### Work instruction
Every line in the data below that holds "none" should be found and copied.

### Scene change data

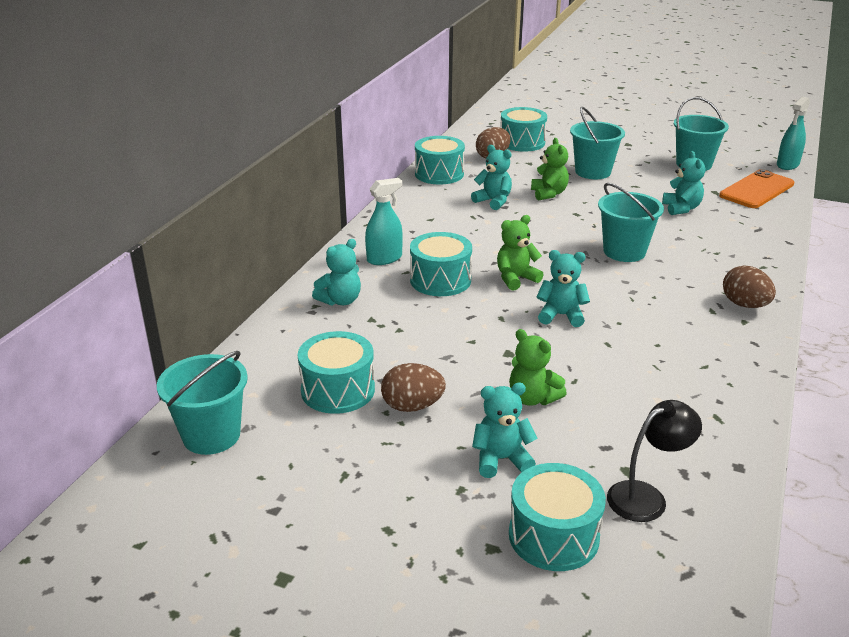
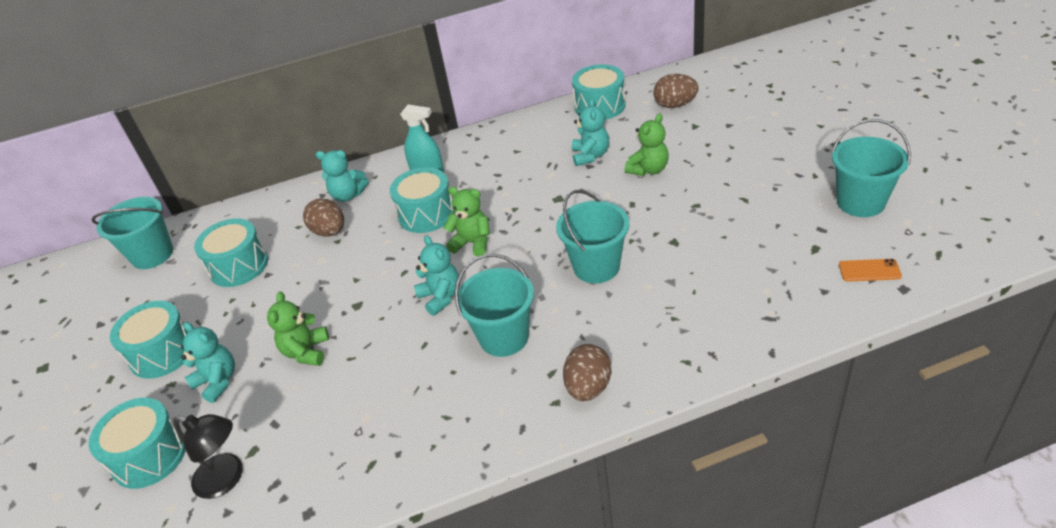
camera: 55 degrees right, 10 degrees up
(412, 406) = (247, 306): brown egg -> brown egg (329, 232)
(522, 142) = (731, 98): turquoise drum -> turquoise drum (162, 352)
(593, 172) = (734, 163): turquoise bucket -> turquoise bucket (504, 337)
(681, 208) = (738, 249): turquoise teddy bear -> none
(756, 190) = (869, 270): orange phone -> orange phone, size x0.49
(787, 165) = (983, 257): turquoise spray bottle -> none

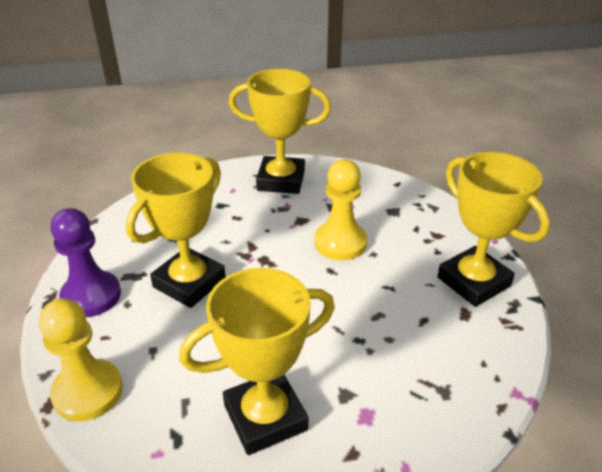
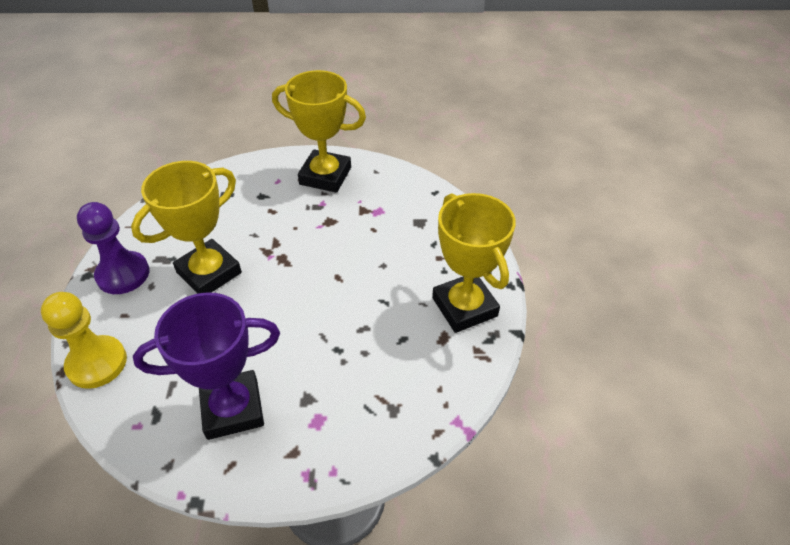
camera: 10 degrees right, 10 degrees up
(265, 417) = (232, 409): yellow trophy -> purple trophy
(340, 243) = (356, 250): yellow pawn -> none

### Response below
(681, 208) = (738, 249): turquoise teddy bear -> none
(787, 165) = (983, 257): turquoise spray bottle -> none
(340, 243) = (356, 250): yellow pawn -> none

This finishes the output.